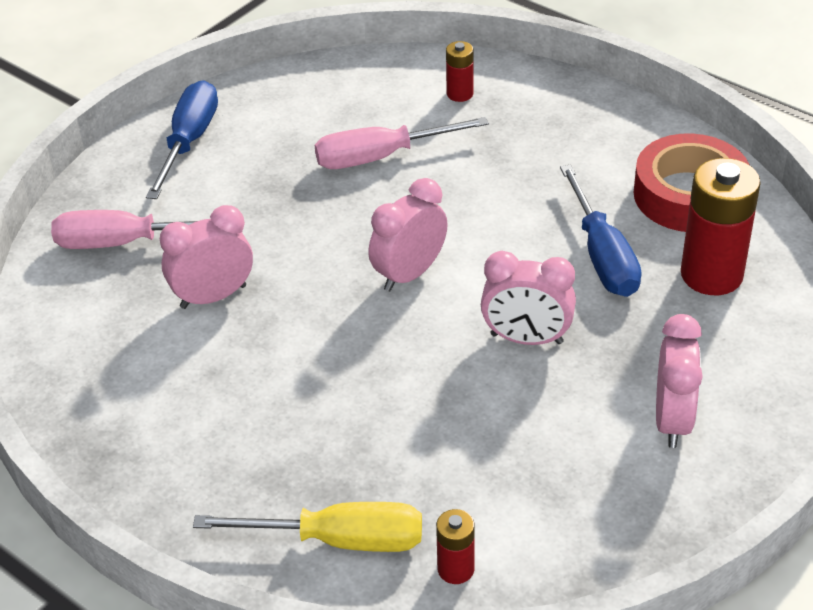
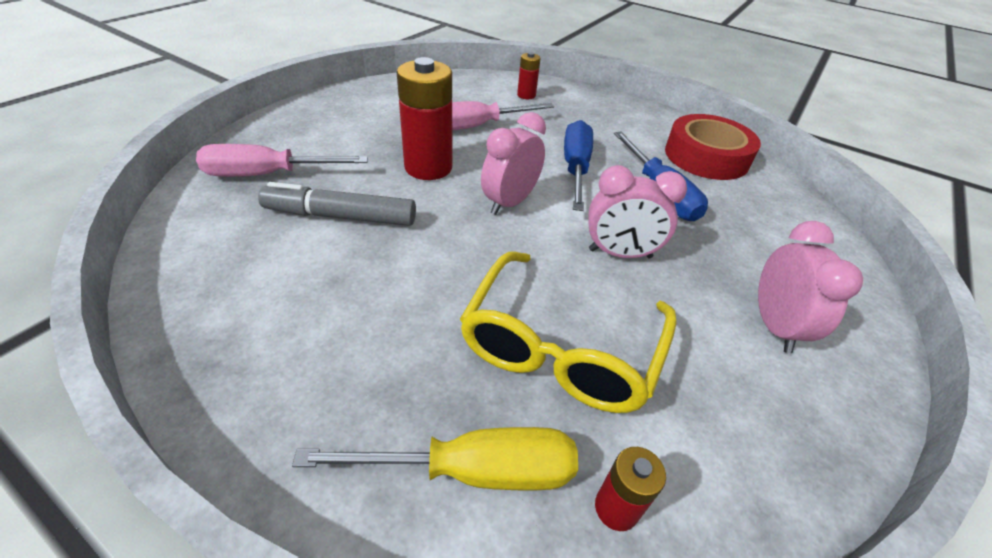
camera: 10 degrees left, 0 degrees up
(189, 141) = (330, 113): blue screwdriver -> blue screwdriver (575, 168)
(213, 296) = (341, 216): pink clock -> grey marker
(436, 440) = (561, 347): none -> yellow glasses
(711, 275) = (748, 208): red battery -> red battery (428, 167)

::::::::

* What to produce
Lines from the one with "(189, 141) = (330, 113): blue" through the final line of the listing above should be duplicated word for word, and nothing else included.

* Result below
(189, 141) = (330, 113): blue screwdriver -> blue screwdriver (575, 168)
(213, 296) = (341, 216): pink clock -> grey marker
(436, 440) = (561, 347): none -> yellow glasses
(711, 275) = (748, 208): red battery -> red battery (428, 167)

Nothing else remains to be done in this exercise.